> **Task requirements**
Print a faithful copy of the data below, word for word, with the pictures left out.

> **Data extract**
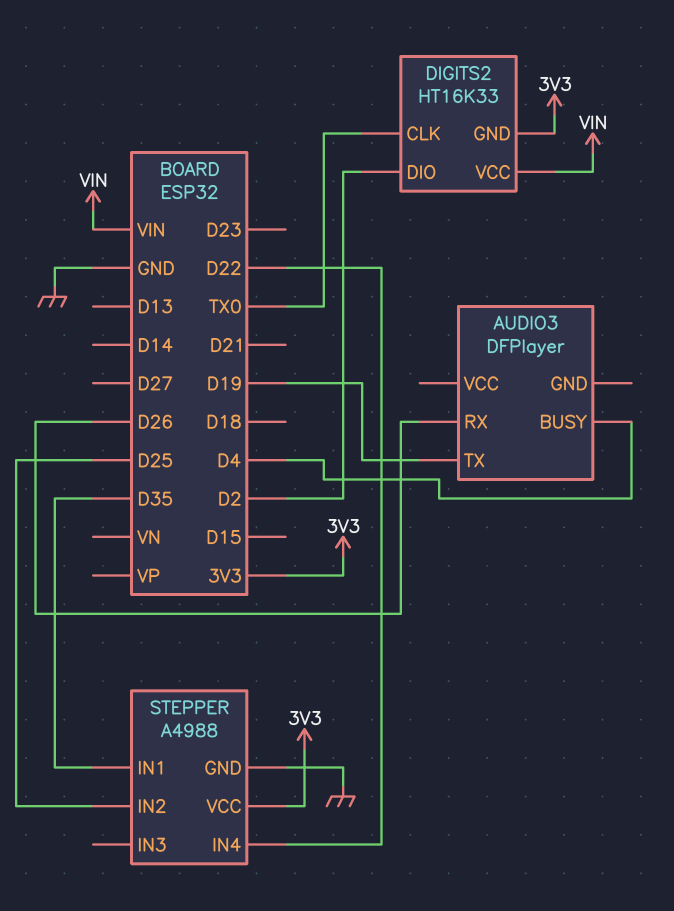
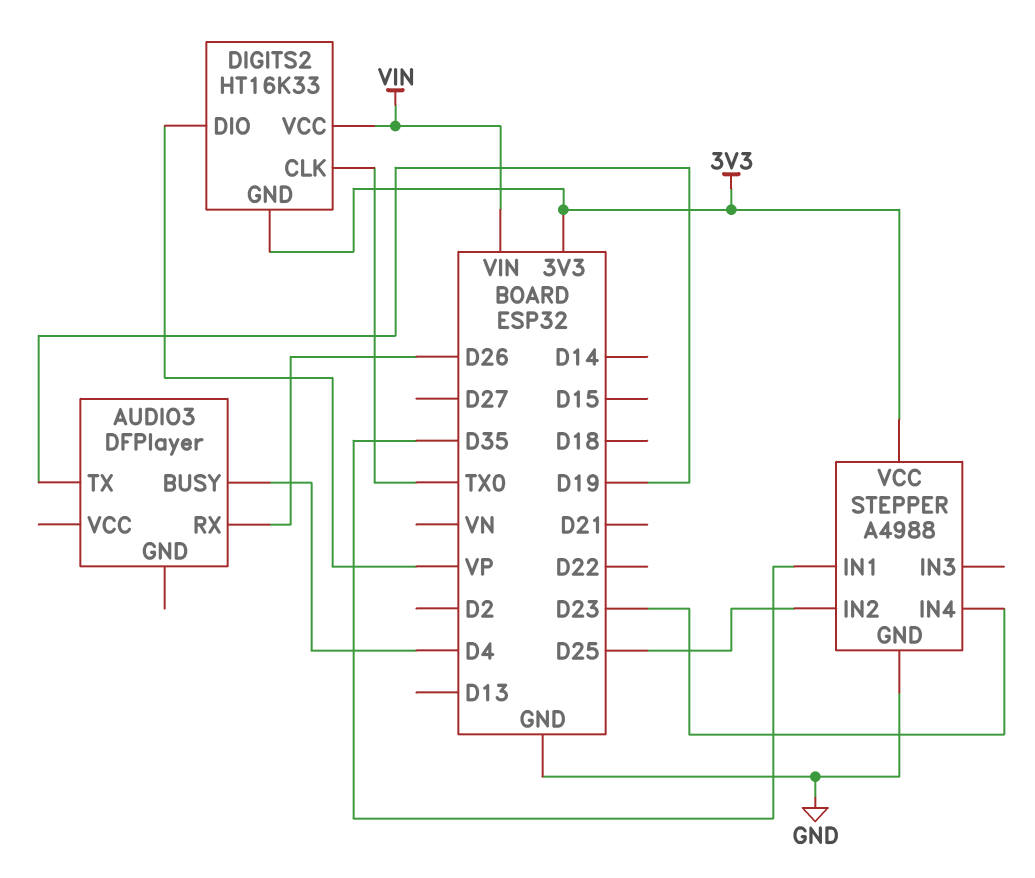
DIGITS2 pin DIO: D2 -> VP
STEPPER pin IN4: D22 -> D23

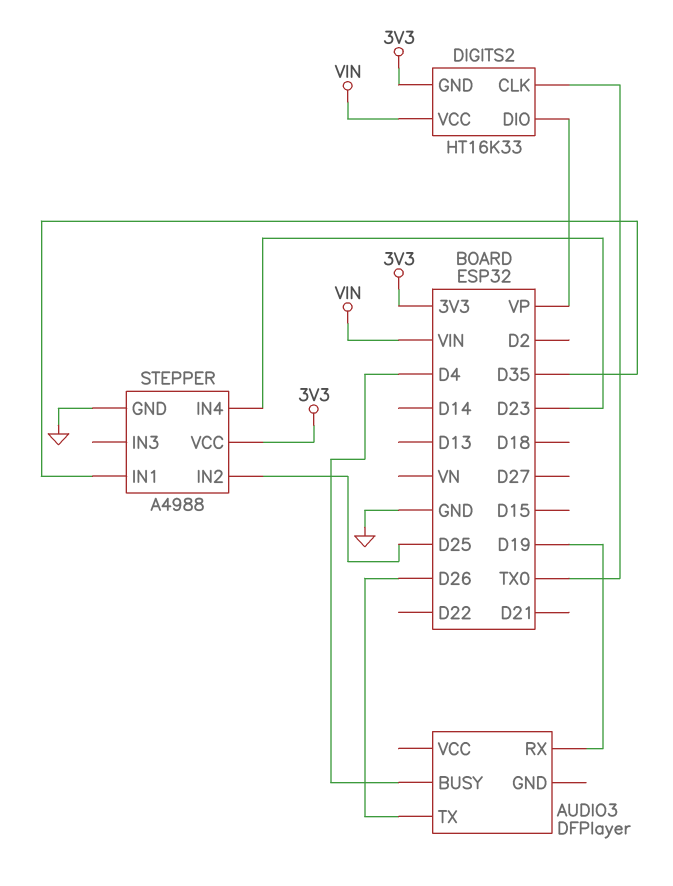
AUDIO3 pin RX: D26 -> D19
AUDIO3 pin TX: D19 -> D26

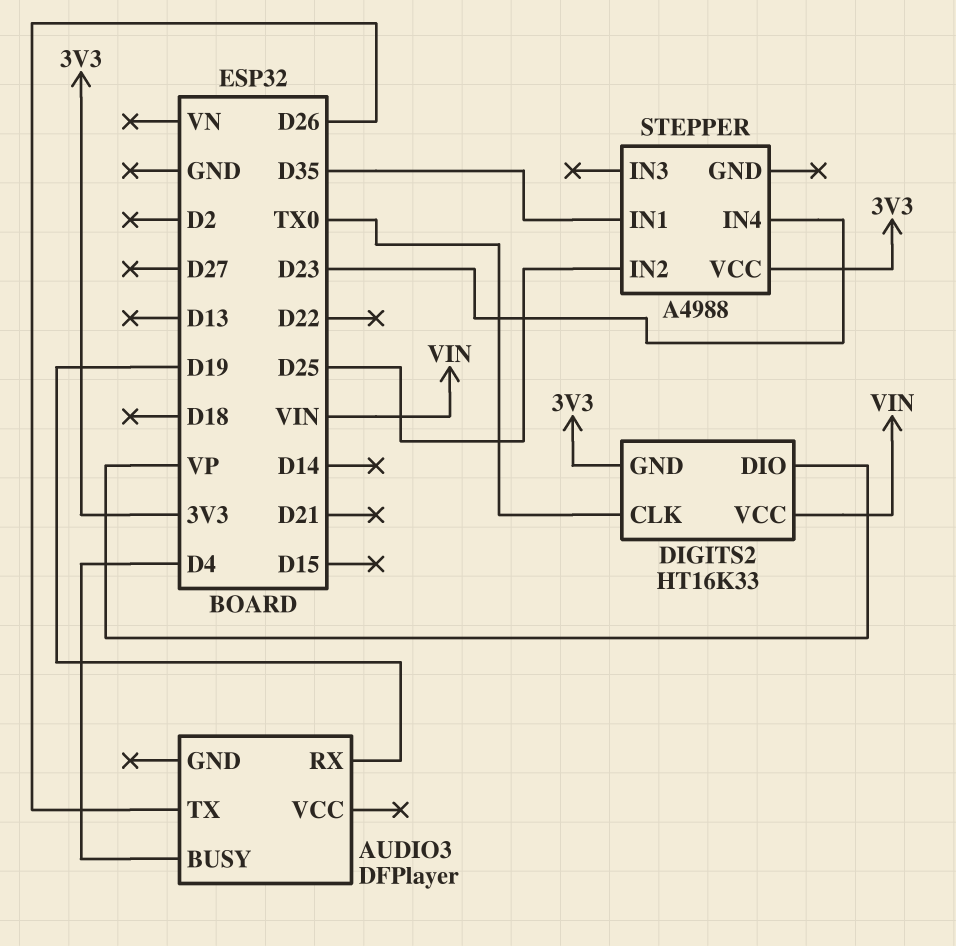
STEPPER pin GND: GND -> none

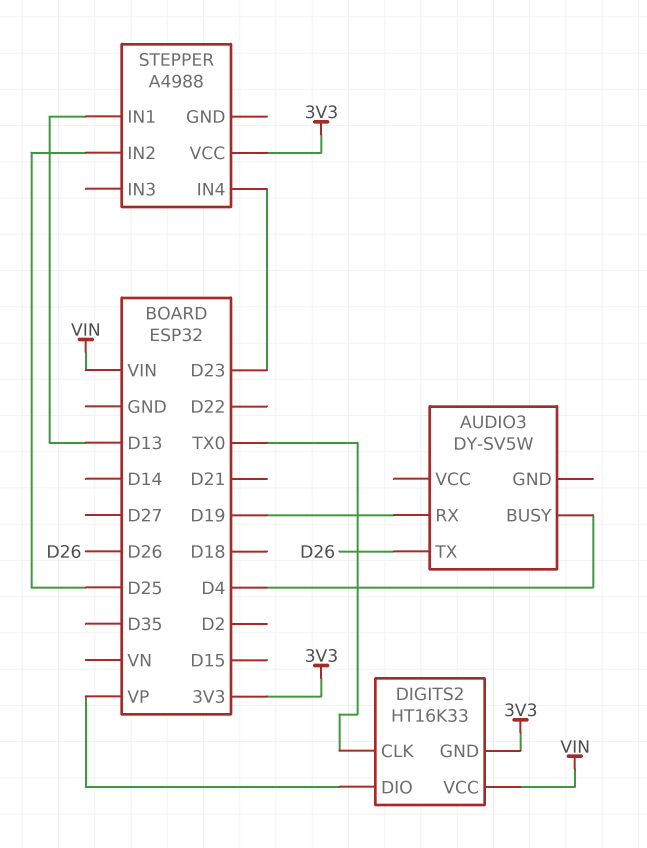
AUDIO3: DFPlayer -> DY-SV5W
STEPPER pin IN1: D35 -> D13

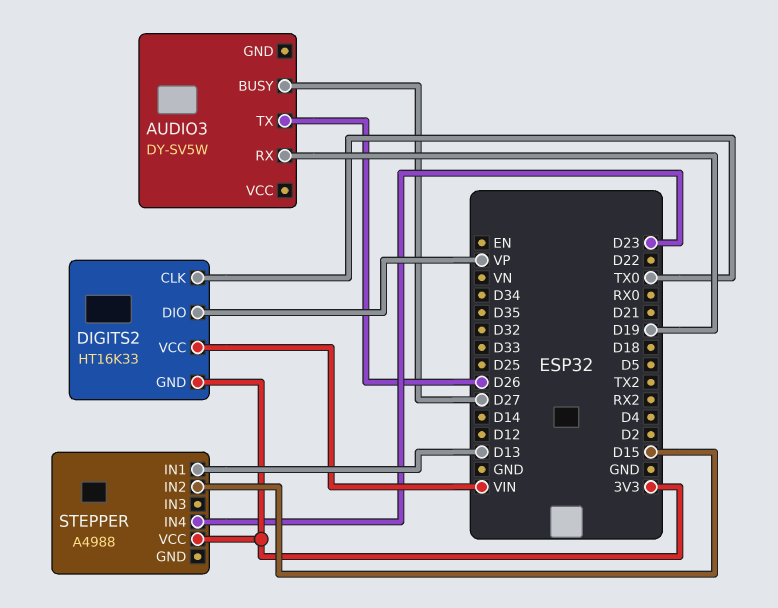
AUDIO3 pin BUSY: D4 -> D27
STEPPER pin IN2: D25 -> D15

> **Task answer**
DIGITS2 pin DIO: D2 -> VP
STEPPER pin IN4: D22 -> D23

AUDIO3 pin RX: D26 -> D19
AUDIO3 pin TX: D19 -> D26

STEPPER pin GND: GND -> none

AUDIO3: DFPlayer -> DY-SV5W
STEPPER pin IN1: D35 -> D13

AUDIO3 pin BUSY: D4 -> D27
STEPPER pin IN2: D25 -> D15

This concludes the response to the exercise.